#### [Your goal]
Copy out the data that comes next, character for character, and leave the images aside.

#### [Material shown]
↓

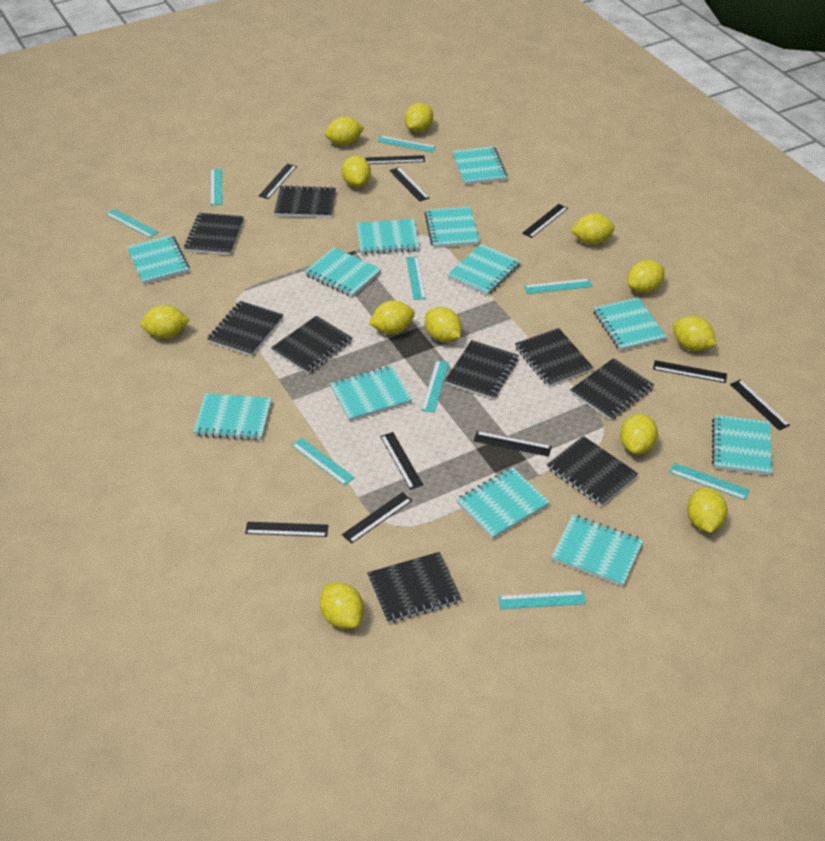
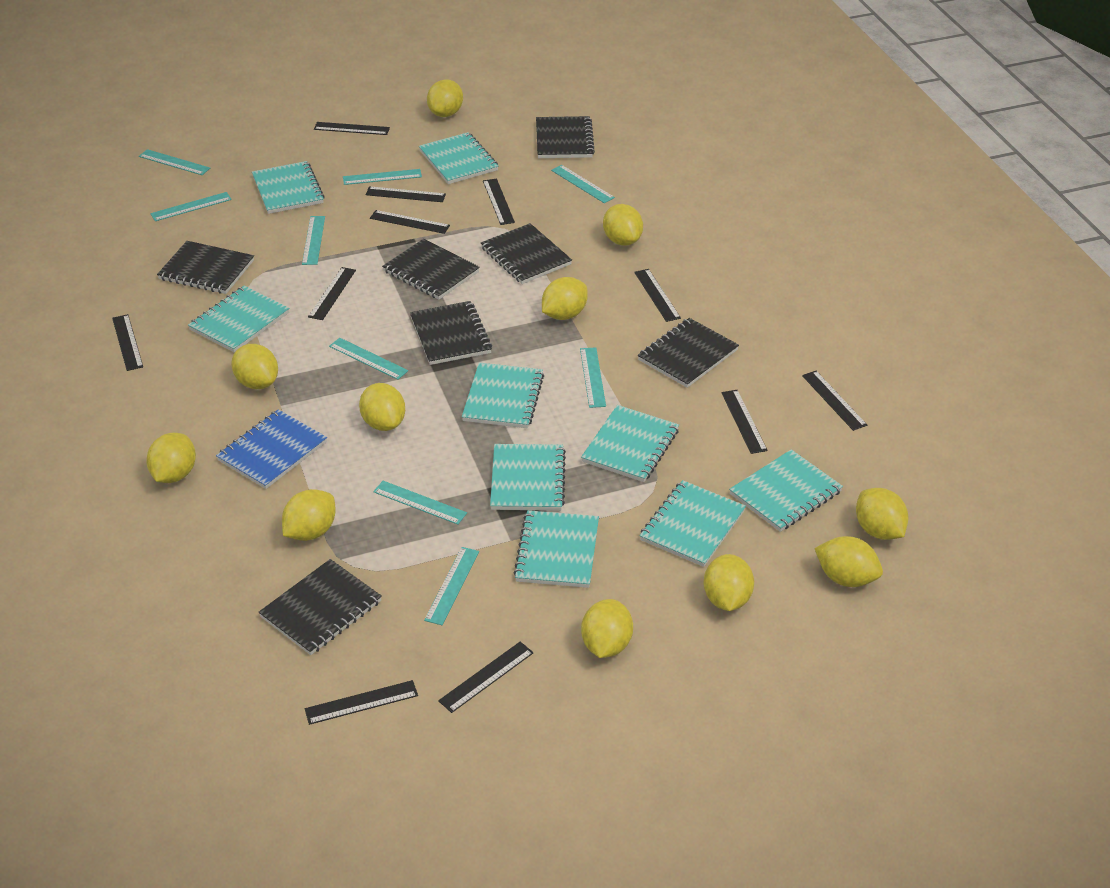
black notebook: 9 -> 7
black ruler: 10 -> 11
blue notebook: 0 -> 1
turquoise notebook: 12 -> 9
yellow lemon: 12 -> 11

↑

#### [Answer section]
black notebook: 9 -> 7
black ruler: 10 -> 11
blue notebook: 0 -> 1
turquoise notebook: 12 -> 9
yellow lemon: 12 -> 11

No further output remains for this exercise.